| Requirement |
Lines before the one containing "IC14 pin Q5: CNT4 -> none" are excluded; retype that line and all remaining lines of the material exactly.

*** Block opens ***

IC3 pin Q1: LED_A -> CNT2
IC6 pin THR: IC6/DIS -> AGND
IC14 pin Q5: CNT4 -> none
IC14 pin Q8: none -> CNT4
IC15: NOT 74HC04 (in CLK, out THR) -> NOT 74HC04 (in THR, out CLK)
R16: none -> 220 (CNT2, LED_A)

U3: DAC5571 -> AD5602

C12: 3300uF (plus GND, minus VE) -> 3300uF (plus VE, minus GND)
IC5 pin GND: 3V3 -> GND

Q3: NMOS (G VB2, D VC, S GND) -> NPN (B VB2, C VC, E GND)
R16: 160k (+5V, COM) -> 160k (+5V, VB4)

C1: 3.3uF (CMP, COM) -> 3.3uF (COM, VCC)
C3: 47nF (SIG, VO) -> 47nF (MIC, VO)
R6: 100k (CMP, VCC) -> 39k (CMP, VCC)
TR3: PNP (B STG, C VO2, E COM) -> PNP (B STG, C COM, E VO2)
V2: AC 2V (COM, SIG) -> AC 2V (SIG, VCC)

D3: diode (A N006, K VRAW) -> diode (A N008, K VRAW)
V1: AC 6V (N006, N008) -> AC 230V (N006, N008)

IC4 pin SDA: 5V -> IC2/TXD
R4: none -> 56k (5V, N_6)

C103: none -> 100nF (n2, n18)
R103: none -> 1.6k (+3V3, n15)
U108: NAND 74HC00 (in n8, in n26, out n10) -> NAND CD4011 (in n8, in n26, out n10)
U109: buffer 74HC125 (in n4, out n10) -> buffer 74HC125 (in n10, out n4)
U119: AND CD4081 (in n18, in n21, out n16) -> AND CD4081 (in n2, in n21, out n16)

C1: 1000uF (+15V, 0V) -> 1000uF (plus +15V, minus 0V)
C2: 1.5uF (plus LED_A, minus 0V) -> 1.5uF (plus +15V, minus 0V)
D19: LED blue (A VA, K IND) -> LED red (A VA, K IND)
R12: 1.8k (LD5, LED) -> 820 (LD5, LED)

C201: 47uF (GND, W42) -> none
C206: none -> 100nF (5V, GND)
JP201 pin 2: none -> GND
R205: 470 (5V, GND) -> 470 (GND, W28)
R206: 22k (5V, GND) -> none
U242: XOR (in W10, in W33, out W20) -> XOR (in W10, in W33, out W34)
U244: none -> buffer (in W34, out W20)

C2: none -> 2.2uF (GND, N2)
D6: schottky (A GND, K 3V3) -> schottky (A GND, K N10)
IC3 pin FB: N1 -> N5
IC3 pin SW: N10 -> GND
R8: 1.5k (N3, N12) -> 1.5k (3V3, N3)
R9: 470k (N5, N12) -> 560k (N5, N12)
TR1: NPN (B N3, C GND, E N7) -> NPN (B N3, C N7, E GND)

*** Block closes ***

| Answer for this exercise |
IC14 pin Q5: CNT4 -> none
IC14 pin Q8: none -> CNT4
IC15: NOT 74HC04 (in CLK, out THR) -> NOT 74HC04 (in THR, out CLK)
R16: none -> 220 (CNT2, LED_A)

U3: DAC5571 -> AD5602

C12: 3300uF (plus GND, minus VE) -> 3300uF (plus VE, minus GND)
IC5 pin GND: 3V3 -> GND

Q3: NMOS (G VB2, D VC, S GND) -> NPN (B VB2, C VC, E GND)
R16: 160k (+5V, COM) -> 160k (+5V, VB4)

C1: 3.3uF (CMP, COM) -> 3.3uF (COM, VCC)
C3: 47nF (SIG, VO) -> 47nF (MIC, VO)
R6: 100k (CMP, VCC) -> 39k (CMP, VCC)
TR3: PNP (B STG, C VO2, E COM) -> PNP (B STG, C COM, E VO2)
V2: AC 2V (COM, SIG) -> AC 2V (SIG, VCC)

D3: diode (A N006, K VRAW) -> diode (A N008, K VRAW)
V1: AC 6V (N006, N008) -> AC 230V (N006, N008)

IC4 pin SDA: 5V -> IC2/TXD
R4: none -> 56k (5V, N_6)

C103: none -> 100nF (n2, n18)
R103: none -> 1.6k (+3V3, n15)
U108: NAND 74HC00 (in n8, in n26, out n10) -> NAND CD4011 (in n8, in n26, out n10)
U109: buffer 74HC125 (in n4, out n10) -> buffer 74HC125 (in n10, out n4)
U119: AND CD4081 (in n18, in n21, out n16) -> AND CD4081 (in n2, in n21, out n16)

C1: 1000uF (+15V, 0V) -> 1000uF (plus +15V, minus 0V)
C2: 1.5uF (plus LED_A, minus 0V) -> 1.5uF (plus +15V, minus 0V)
D19: LED blue (A VA, K IND) -> LED red (A VA, K IND)
R12: 1.8k (LD5, LED) -> 820 (LD5, LED)

C201: 47uF (GND, W42) -> none
C206: none -> 100nF (5V, GND)
JP201 pin 2: none -> GND
R205: 470 (5V, GND) -> 470 (GND, W28)
R206: 22k (5V, GND) -> none
U242: XOR (in W10, in W33, out W20) -> XOR (in W10, in W33, out W34)
U244: none -> buffer (in W34, out W20)

C2: none -> 2.2uF (GND, N2)
D6: schottky (A GND, K 3V3) -> schottky (A GND, K N10)
IC3 pin FB: N1 -> N5
IC3 pin SW: N10 -> GND
R8: 1.5k (N3, N12) -> 1.5k (3V3, N3)
R9: 470k (N5, N12) -> 560k (N5, N12)
TR1: NPN (B N3, C GND, E N7) -> NPN (B N3, C N7, E GND)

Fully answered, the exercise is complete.